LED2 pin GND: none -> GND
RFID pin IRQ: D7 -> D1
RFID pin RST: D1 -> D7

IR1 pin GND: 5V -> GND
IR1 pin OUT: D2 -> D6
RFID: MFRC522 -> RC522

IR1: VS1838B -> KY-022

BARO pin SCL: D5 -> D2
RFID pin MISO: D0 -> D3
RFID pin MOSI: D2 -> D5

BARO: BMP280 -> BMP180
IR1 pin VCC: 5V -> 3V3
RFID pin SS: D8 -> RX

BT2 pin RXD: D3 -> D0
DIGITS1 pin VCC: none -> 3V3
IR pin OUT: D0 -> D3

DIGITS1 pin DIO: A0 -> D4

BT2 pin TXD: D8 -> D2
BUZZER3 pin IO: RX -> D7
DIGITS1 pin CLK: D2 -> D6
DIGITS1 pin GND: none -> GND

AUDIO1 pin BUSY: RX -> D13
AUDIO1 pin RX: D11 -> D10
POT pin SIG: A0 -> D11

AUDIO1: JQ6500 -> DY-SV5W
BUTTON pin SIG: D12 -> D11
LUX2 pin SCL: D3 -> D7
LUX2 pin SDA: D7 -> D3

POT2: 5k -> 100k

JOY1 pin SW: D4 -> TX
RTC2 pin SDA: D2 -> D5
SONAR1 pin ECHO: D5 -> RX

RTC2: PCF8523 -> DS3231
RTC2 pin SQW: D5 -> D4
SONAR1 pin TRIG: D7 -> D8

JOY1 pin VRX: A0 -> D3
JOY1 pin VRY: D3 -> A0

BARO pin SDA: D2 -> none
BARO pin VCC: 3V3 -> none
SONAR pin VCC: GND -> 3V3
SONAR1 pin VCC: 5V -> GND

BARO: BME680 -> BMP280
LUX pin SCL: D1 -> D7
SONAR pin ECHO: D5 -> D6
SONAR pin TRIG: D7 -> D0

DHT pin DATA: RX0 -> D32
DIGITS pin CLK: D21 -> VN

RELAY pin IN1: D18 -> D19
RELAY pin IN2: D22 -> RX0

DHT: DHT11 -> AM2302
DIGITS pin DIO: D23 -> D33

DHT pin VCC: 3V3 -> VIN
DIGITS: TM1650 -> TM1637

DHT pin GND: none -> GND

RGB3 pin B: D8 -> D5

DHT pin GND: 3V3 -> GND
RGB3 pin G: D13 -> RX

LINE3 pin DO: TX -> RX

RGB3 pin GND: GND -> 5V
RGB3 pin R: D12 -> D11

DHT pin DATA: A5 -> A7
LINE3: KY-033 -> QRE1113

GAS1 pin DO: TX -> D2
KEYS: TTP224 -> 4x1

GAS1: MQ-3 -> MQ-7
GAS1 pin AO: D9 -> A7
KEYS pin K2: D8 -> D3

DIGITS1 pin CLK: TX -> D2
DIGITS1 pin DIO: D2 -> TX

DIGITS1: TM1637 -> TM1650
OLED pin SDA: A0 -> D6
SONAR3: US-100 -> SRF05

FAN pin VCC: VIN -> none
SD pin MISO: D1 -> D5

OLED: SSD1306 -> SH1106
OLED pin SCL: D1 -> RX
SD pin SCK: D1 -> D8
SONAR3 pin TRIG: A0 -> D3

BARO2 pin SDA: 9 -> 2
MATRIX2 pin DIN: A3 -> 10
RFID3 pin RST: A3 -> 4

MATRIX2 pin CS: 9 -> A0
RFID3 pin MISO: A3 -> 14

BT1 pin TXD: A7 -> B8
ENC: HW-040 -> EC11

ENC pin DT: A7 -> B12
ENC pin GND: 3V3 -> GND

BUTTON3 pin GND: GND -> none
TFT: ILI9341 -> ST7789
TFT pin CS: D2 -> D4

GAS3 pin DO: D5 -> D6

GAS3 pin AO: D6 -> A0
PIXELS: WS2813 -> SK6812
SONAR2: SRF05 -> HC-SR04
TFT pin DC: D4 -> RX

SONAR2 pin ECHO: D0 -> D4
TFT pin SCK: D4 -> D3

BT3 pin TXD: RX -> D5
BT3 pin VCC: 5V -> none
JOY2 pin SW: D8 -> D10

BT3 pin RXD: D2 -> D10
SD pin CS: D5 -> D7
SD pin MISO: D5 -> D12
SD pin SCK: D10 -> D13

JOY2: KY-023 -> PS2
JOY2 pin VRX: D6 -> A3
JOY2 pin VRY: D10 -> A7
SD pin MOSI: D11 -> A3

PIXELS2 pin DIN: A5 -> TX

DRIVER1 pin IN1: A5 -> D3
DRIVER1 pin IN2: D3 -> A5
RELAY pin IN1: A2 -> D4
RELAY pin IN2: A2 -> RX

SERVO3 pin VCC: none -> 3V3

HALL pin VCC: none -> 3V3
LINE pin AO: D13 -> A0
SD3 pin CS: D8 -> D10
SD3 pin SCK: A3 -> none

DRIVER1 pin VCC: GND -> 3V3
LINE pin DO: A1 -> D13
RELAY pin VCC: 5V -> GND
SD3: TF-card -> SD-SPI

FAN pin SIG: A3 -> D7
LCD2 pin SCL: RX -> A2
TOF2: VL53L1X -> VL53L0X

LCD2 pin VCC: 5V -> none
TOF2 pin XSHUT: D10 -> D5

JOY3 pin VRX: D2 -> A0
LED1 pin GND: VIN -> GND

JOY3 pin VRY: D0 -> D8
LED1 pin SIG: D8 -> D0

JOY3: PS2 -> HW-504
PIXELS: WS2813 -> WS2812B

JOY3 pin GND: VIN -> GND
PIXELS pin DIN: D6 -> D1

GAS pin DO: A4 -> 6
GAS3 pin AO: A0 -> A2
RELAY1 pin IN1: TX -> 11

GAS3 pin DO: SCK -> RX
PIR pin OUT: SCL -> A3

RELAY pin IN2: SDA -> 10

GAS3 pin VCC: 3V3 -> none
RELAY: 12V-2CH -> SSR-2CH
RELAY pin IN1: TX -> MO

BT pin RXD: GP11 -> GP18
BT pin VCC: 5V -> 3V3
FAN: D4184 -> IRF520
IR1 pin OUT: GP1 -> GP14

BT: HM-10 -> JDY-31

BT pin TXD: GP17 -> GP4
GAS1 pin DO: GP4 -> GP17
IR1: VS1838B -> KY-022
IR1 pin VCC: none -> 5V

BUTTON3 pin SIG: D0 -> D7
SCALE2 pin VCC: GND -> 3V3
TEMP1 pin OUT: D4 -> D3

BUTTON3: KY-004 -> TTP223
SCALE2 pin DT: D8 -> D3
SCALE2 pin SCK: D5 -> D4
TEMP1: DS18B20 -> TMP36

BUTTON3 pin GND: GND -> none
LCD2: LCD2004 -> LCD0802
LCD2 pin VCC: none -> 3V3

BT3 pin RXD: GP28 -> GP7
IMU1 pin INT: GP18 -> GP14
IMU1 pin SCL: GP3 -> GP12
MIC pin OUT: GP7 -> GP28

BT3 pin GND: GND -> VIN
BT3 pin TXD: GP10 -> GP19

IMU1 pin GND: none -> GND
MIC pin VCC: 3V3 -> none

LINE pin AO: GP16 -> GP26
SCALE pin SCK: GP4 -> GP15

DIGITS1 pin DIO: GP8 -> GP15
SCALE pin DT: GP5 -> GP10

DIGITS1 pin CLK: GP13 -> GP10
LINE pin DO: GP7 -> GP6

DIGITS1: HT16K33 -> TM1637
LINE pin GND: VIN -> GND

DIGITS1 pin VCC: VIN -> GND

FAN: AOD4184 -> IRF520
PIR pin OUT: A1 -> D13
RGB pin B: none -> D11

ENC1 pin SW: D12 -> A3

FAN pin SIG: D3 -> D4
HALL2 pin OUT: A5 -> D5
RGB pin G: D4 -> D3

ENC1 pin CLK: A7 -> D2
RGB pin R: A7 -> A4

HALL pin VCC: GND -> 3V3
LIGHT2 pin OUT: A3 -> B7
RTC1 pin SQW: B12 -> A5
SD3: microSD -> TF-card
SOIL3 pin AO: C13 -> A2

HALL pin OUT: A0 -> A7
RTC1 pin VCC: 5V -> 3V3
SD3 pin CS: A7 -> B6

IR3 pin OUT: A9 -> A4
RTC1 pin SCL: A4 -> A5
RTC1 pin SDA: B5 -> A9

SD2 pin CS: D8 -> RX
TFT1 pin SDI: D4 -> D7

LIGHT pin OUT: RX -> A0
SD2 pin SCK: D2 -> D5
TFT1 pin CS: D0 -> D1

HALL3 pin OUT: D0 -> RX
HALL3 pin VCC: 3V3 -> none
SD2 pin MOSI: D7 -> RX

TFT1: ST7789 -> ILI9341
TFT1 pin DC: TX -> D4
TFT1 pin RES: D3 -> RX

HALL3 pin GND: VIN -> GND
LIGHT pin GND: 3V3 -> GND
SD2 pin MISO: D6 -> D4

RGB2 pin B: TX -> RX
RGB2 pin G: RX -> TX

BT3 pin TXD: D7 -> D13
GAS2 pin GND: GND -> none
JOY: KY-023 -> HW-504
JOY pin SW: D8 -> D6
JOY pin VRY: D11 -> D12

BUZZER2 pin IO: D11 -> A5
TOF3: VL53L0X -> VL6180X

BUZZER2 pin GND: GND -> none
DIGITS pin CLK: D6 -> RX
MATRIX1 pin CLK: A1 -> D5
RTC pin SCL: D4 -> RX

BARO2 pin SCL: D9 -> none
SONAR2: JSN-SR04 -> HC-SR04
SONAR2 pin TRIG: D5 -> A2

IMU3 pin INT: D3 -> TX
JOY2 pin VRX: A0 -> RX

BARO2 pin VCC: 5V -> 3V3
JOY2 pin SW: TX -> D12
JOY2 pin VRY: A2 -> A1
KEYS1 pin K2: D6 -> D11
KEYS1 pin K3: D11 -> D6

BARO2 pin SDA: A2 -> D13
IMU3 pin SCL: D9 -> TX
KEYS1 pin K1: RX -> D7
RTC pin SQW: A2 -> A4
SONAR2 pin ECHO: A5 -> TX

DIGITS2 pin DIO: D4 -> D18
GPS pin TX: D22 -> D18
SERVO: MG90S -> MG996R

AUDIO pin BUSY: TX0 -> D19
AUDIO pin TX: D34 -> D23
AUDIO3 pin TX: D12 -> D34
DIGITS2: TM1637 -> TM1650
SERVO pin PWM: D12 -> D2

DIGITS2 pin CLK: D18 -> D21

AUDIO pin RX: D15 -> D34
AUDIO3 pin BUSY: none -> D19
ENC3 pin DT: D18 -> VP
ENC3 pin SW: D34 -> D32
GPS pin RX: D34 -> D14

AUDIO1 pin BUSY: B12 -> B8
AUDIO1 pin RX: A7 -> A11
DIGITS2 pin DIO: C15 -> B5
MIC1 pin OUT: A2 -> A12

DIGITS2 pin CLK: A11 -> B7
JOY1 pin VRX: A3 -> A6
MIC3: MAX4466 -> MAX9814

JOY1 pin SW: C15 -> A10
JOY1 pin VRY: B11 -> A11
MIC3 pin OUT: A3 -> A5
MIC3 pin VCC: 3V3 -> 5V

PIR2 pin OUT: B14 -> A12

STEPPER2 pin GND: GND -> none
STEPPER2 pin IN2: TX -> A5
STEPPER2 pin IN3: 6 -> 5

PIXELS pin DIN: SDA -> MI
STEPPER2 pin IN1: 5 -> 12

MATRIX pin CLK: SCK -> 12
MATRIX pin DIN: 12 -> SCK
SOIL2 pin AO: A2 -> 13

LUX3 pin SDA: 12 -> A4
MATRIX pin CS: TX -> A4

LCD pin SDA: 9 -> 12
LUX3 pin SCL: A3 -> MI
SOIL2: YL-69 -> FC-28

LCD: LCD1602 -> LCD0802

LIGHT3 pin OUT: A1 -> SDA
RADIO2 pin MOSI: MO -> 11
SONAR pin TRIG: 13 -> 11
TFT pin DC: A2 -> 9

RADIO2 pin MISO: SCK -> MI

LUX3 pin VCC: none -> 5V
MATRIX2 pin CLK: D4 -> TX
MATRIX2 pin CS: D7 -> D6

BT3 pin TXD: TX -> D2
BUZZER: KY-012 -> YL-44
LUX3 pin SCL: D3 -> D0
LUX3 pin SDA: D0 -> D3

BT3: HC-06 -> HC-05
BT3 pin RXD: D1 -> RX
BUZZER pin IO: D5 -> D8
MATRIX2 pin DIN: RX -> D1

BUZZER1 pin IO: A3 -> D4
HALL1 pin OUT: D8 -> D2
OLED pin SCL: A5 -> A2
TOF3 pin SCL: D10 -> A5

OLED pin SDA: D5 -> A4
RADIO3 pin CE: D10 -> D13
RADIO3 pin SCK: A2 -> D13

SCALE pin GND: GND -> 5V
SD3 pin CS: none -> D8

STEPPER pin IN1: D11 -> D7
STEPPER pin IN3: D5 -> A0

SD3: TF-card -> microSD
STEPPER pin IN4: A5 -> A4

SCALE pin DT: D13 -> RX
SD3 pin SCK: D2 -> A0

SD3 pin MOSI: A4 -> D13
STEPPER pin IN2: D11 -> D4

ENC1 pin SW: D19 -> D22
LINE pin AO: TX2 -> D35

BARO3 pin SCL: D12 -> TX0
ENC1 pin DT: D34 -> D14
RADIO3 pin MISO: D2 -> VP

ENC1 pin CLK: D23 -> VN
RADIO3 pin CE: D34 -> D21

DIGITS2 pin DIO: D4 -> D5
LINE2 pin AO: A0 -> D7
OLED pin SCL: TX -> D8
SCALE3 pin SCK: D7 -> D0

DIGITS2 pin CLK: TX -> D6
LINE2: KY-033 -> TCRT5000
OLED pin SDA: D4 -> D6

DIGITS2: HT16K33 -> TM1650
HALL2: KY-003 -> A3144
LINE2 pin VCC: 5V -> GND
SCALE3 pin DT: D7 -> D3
________________
• Task to complete
Every line that contains the string "MOSI" should be copied from the records.

• Solution for this exercise
RFID pin MOSI: D2 -> D5
SD pin MOSI: D11 -> A3
SD2 pin MOSI: D7 -> RX
RADIO2 pin MOSI: MO -> 11
SD3 pin MOSI: A4 -> D13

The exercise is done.